Report each line of the material below where the word "camera" can be found.

================================

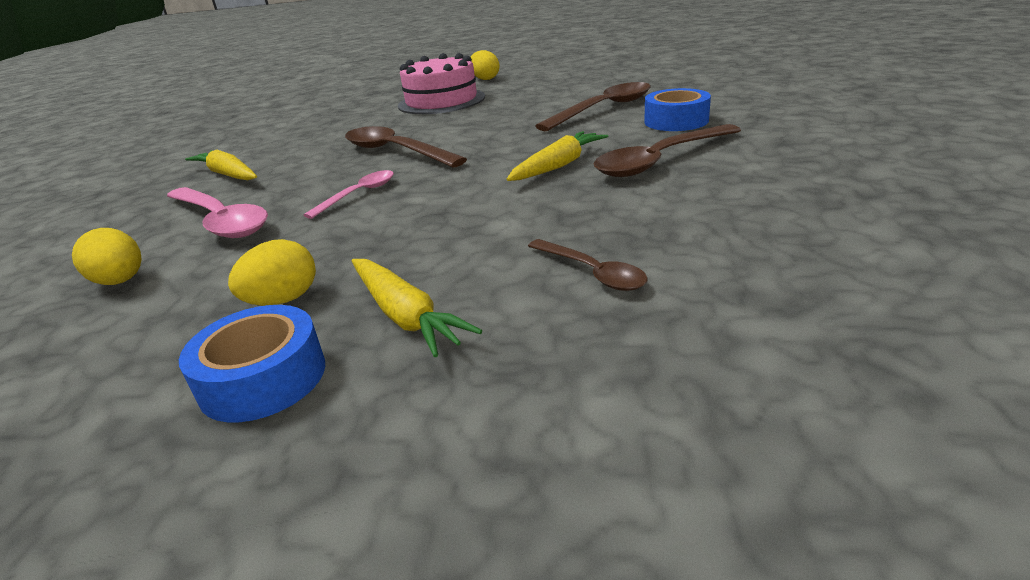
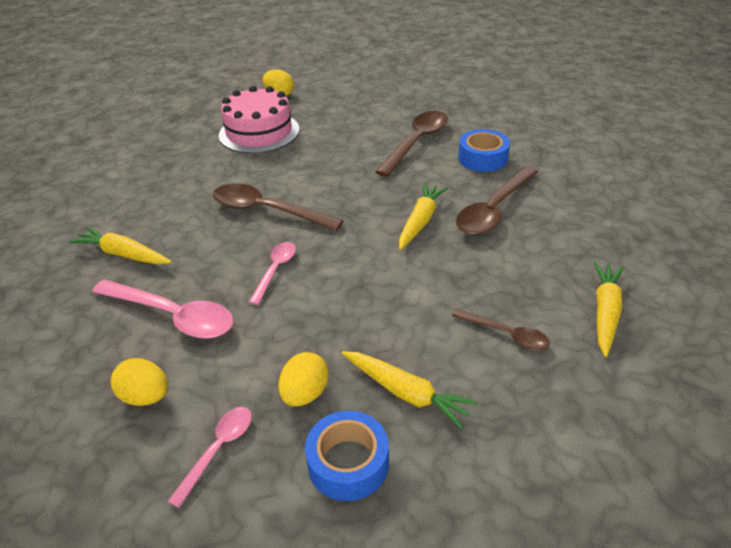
camera: 20 degrees left, 10 degrees up
(136, 339) = (219, 449): none -> pink spoon
(763, 264) = (605, 312): none -> yellow carrot

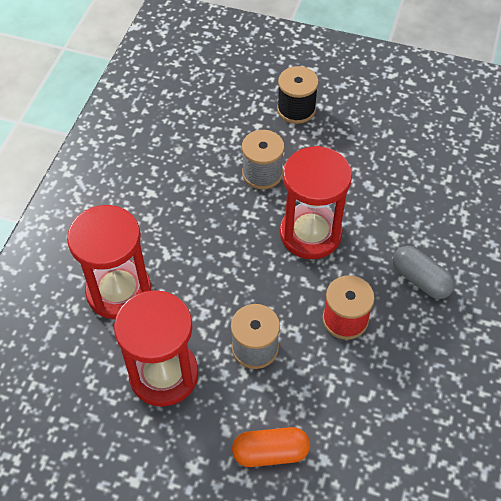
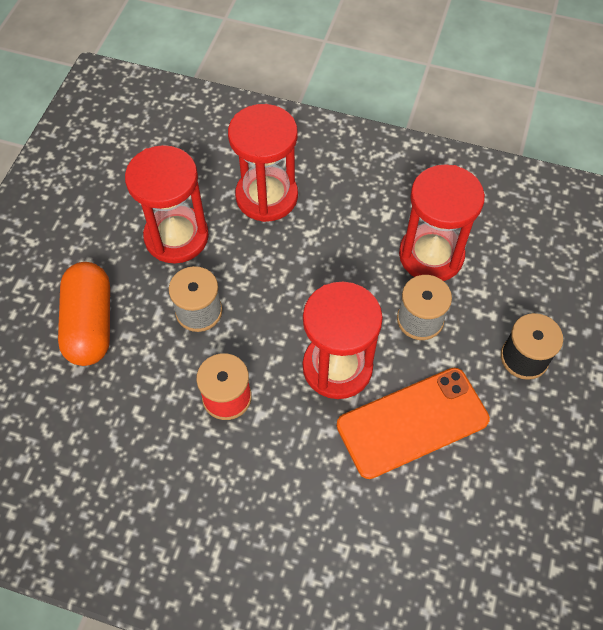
camera: 90 degrees right, 5 degrees up
(197, 162) = (431, 255): none -> red hourglass
(270, 452) = (90, 324): orange capsule -> orange capsule, size x1.51
(357, 183) = (412, 422): none -> orange phone
(420, 279) = (275, 482): grey capsule -> none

================================

▸ Answer to the exercise
camera: 20 degrees left, 10 degrees up
camera: 90 degrees right, 5 degrees up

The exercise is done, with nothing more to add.